- **Record excerpts**:
=======

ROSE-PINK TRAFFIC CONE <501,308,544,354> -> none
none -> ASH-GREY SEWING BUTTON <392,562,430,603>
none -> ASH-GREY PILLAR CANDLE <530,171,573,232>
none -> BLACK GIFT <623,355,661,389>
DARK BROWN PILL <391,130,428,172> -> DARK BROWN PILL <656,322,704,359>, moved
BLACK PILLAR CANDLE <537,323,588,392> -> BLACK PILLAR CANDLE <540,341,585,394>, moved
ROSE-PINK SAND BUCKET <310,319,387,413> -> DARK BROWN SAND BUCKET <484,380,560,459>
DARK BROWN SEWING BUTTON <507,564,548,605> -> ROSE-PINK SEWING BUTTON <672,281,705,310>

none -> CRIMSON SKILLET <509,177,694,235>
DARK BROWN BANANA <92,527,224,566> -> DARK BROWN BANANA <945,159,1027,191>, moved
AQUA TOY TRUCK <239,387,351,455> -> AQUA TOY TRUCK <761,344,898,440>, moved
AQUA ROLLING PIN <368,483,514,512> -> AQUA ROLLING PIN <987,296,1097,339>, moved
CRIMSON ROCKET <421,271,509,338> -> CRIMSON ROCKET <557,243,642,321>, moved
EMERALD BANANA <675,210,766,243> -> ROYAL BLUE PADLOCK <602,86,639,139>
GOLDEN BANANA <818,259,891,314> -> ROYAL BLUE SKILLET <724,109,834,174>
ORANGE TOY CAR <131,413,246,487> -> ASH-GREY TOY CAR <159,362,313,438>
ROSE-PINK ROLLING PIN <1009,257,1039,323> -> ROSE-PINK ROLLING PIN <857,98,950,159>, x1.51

=======

- **Problem details**: With the line that contains "ROSE-PINK SAND BUCKET" as the first and the final line of the data as the last, repeat every line in that span exactly.

- **Your response**:
ROSE-PINK SAND BUCKET <310,319,387,413> -> DARK BROWN SAND BUCKET <484,380,560,459>
DARK BROWN SEWING BUTTON <507,564,548,605> -> ROSE-PINK SEWING BUTTON <672,281,705,310>

none -> CRIMSON SKILLET <509,177,694,235>
DARK BROWN BANANA <92,527,224,566> -> DARK BROWN BANANA <945,159,1027,191>, moved
AQUA TOY TRUCK <239,387,351,455> -> AQUA TOY TRUCK <761,344,898,440>, moved
AQUA ROLLING PIN <368,483,514,512> -> AQUA ROLLING PIN <987,296,1097,339>, moved
CRIMSON ROCKET <421,271,509,338> -> CRIMSON ROCKET <557,243,642,321>, moved
EMERALD BANANA <675,210,766,243> -> ROYAL BLUE PADLOCK <602,86,639,139>
GOLDEN BANANA <818,259,891,314> -> ROYAL BLUE SKILLET <724,109,834,174>
ORANGE TOY CAR <131,413,246,487> -> ASH-GREY TOY CAR <159,362,313,438>
ROSE-PINK ROLLING PIN <1009,257,1039,323> -> ROSE-PINK ROLLING PIN <857,98,950,159>, x1.51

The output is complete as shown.